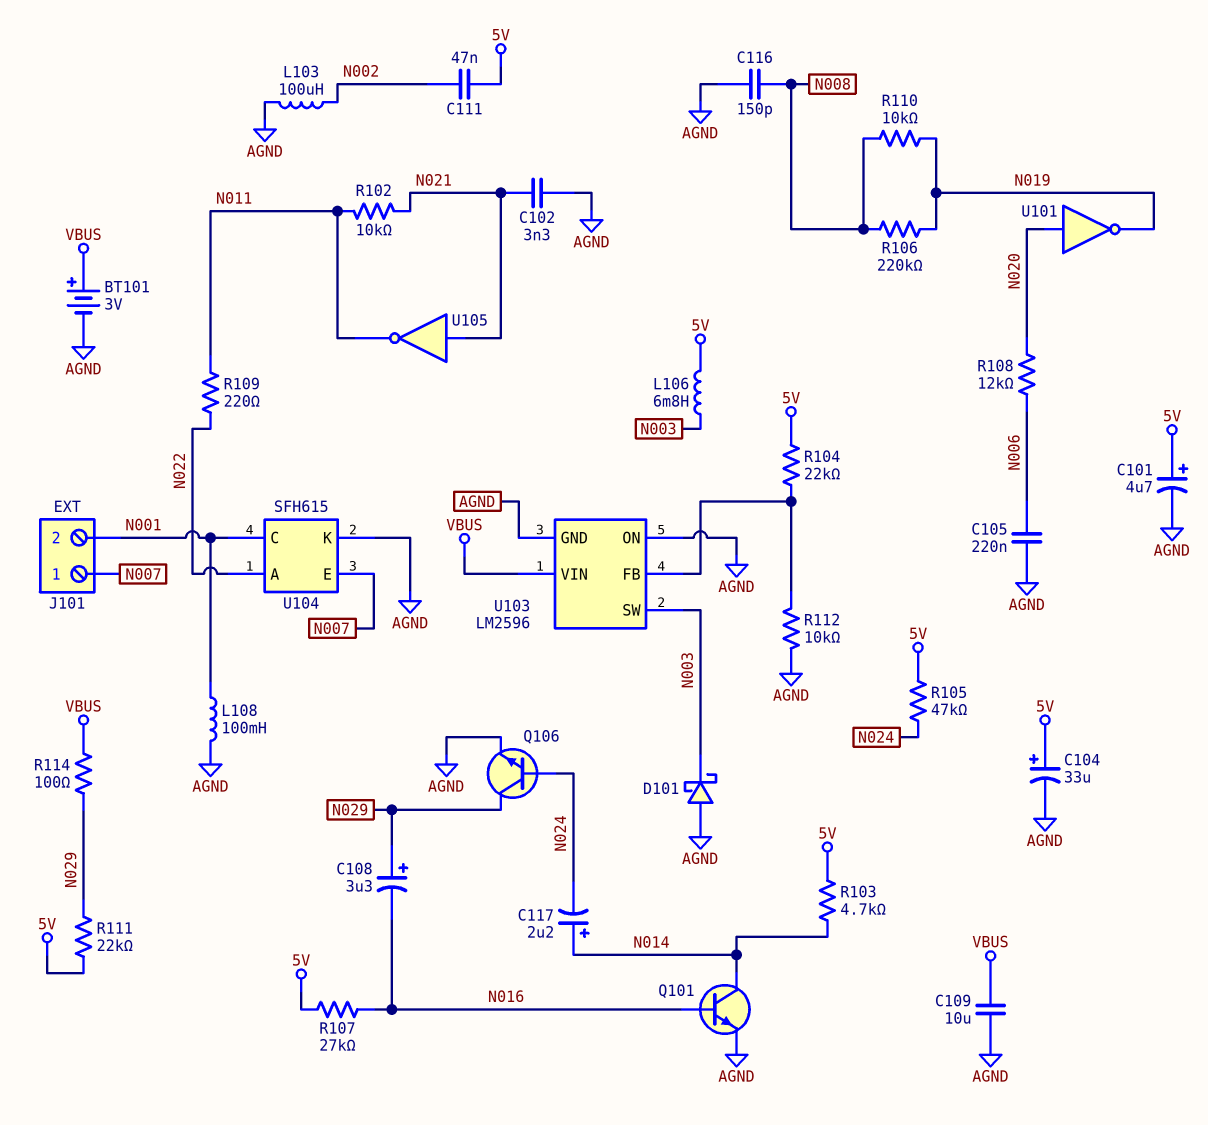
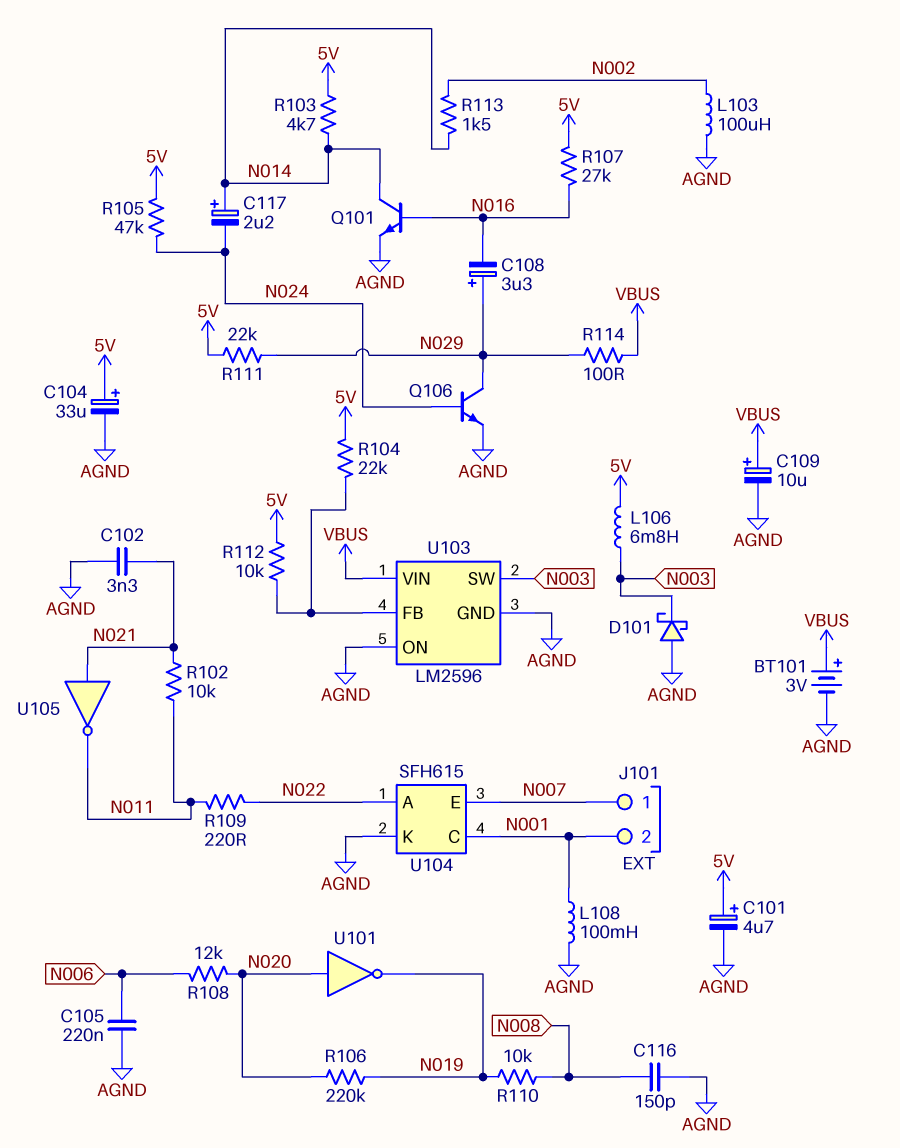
C109: 10uF (AGND, VBUS) -> 10uF (plus VBUS, minus AGND)
C111: 47nF (5V, N002) -> none
R106: 220k (N008, N019) -> 220k (N019, N020)
R112: 10k (AGND, U103/FB) -> 10k (5V, U103/FB)
R113: none -> 1.5k (N002, N014)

=== TASK TO COMPLETE ===
Copy the whole of the material above exactly, but not its images.

=== OUTPUT FOR THIS EXERCISE ===
C109: 10uF (AGND, VBUS) -> 10uF (plus VBUS, minus AGND)
C111: 47nF (5V, N002) -> none
R106: 220k (N008, N019) -> 220k (N019, N020)
R112: 10k (AGND, U103/FB) -> 10k (5V, U103/FB)
R113: none -> 1.5k (N002, N014)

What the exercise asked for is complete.